Collection entries:
⟨
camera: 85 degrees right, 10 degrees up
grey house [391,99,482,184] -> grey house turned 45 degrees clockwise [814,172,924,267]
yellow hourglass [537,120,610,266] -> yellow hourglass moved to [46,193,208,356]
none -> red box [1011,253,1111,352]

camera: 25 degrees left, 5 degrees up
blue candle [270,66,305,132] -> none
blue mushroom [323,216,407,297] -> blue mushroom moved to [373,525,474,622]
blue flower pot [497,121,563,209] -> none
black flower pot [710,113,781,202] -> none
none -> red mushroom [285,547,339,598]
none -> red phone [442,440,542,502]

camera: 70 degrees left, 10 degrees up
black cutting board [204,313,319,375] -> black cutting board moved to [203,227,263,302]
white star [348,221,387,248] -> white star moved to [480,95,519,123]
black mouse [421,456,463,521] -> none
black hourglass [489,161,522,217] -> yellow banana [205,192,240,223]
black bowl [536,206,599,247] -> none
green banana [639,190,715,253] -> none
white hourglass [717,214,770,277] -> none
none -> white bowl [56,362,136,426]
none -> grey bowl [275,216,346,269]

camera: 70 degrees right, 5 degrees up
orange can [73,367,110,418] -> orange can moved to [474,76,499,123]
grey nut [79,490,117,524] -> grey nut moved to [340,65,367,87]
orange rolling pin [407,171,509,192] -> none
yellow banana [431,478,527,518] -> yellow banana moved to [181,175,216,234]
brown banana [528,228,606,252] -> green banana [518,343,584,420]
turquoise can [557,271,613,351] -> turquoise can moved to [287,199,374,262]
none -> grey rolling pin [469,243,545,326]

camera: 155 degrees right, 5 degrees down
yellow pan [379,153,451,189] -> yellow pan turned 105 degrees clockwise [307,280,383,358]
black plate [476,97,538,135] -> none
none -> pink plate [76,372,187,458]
⟩
Job: When the line with "camera: 70 degrees left, 10 degrees up" is reached in the data above, begin copying, and stop after the line with "black hourglass [489,161,522,217]"; copy each line exactly, both ends included.

Task answer:
camera: 70 degrees left, 10 degrees up
black cutting board [204,313,319,375] -> black cutting board moved to [203,227,263,302]
white star [348,221,387,248] -> white star moved to [480,95,519,123]
black mouse [421,456,463,521] -> none
black hourglass [489,161,522,217] -> yellow banana [205,192,240,223]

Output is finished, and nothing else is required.